Please state how many lines of the data below contain the word "orange", offering nothing besides the number.

Raw data Block Start

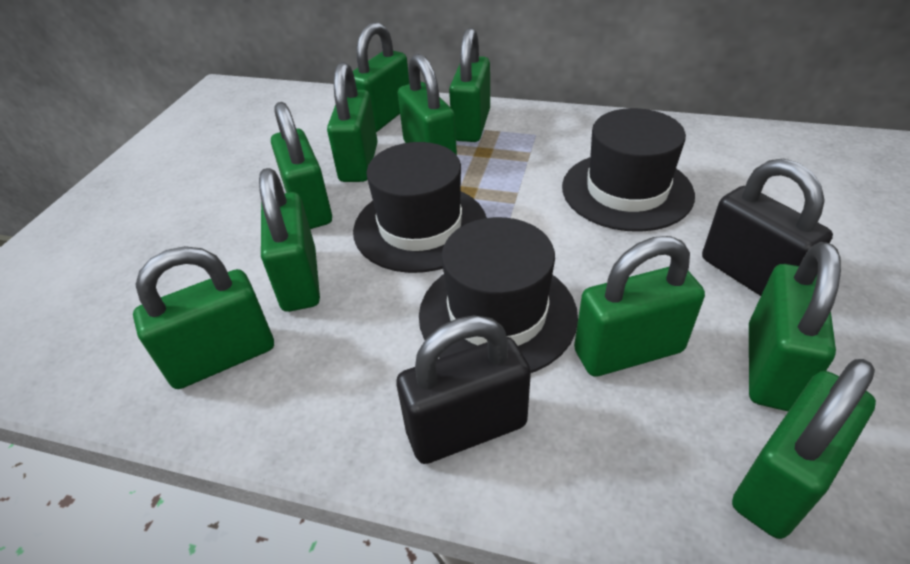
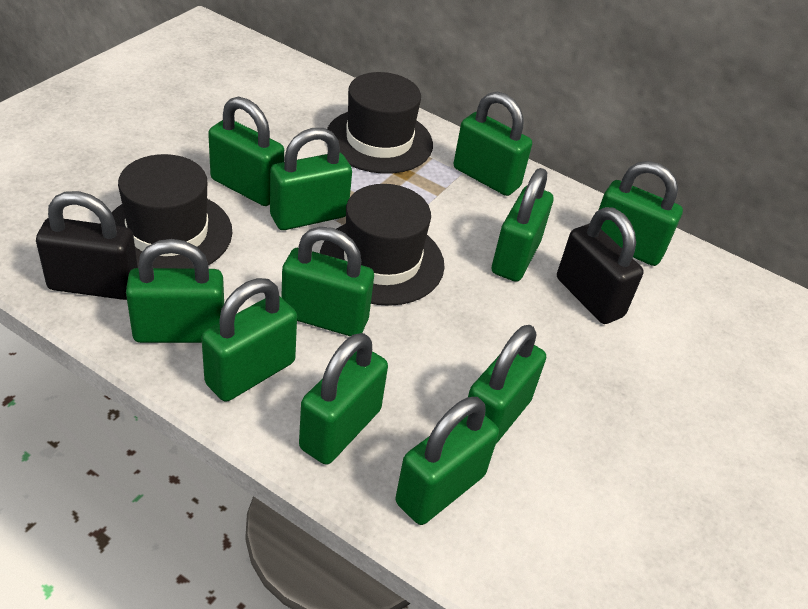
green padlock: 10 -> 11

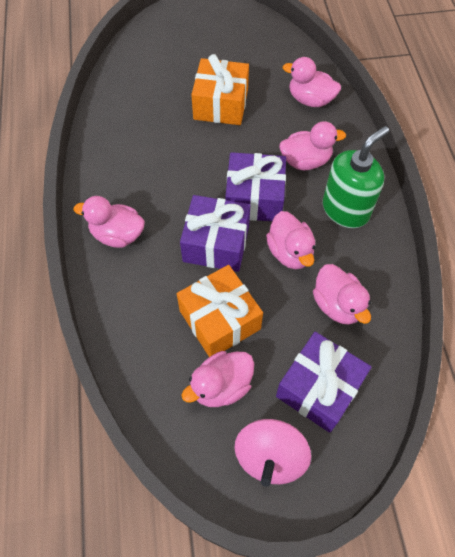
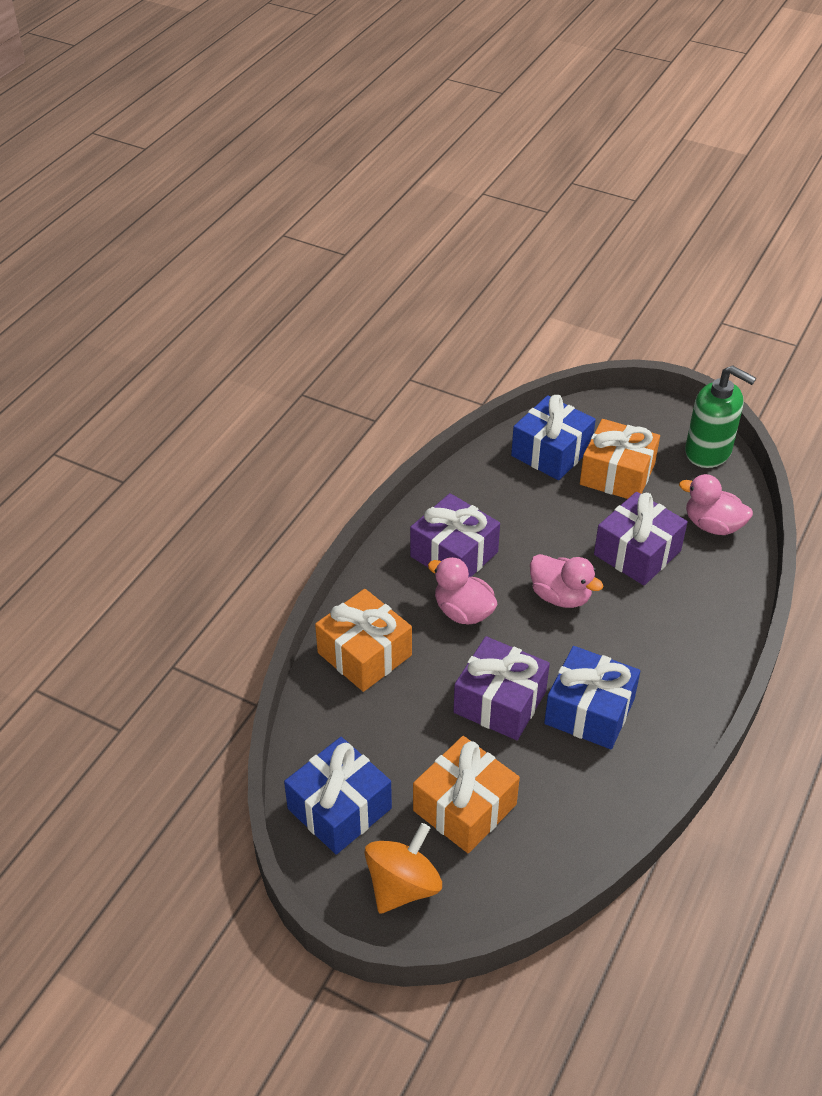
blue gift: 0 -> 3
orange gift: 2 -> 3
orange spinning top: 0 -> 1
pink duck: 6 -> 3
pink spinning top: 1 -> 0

Raw data Block End

• **Response to the exercise**
2